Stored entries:
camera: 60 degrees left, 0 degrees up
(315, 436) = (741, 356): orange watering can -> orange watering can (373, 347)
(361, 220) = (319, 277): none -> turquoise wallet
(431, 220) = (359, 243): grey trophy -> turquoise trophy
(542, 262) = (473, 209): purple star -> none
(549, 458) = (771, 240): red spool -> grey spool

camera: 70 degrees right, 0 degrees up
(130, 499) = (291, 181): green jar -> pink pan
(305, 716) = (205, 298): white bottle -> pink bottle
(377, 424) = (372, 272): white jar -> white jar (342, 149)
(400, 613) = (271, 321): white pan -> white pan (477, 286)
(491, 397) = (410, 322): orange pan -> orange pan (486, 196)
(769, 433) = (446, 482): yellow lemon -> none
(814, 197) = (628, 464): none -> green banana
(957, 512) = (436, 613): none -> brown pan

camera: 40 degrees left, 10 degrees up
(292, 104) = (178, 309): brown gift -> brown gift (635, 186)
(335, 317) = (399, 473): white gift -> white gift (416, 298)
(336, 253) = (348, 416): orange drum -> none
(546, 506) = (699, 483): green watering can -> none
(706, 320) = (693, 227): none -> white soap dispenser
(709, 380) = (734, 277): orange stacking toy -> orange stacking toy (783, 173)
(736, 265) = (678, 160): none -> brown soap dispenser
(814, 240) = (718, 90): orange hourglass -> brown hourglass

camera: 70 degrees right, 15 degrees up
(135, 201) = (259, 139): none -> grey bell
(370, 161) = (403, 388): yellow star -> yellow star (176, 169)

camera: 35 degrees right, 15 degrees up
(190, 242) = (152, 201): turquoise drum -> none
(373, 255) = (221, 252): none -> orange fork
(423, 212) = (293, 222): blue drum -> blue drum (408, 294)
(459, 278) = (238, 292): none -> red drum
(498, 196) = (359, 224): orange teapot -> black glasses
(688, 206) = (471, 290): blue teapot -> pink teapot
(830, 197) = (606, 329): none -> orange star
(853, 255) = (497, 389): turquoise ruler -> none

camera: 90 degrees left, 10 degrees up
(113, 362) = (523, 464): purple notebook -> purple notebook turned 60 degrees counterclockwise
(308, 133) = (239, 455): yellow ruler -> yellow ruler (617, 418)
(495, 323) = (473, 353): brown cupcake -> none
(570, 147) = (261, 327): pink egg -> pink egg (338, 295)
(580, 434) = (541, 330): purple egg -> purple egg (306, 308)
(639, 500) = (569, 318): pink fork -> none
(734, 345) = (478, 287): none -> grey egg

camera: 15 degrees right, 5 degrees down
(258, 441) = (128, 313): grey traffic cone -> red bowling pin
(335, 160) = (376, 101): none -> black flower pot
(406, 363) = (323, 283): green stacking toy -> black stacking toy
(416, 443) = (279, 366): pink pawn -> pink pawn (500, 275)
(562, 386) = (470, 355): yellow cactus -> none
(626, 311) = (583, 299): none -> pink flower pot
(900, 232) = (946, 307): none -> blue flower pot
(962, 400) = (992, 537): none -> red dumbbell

Exercise:
Where the string "teapot" turns up in a line of the data above, copy that whole line.

Output below:
(498, 196) = (359, 224): orange teapot -> black glasses
(688, 206) = (471, 290): blue teapot -> pink teapot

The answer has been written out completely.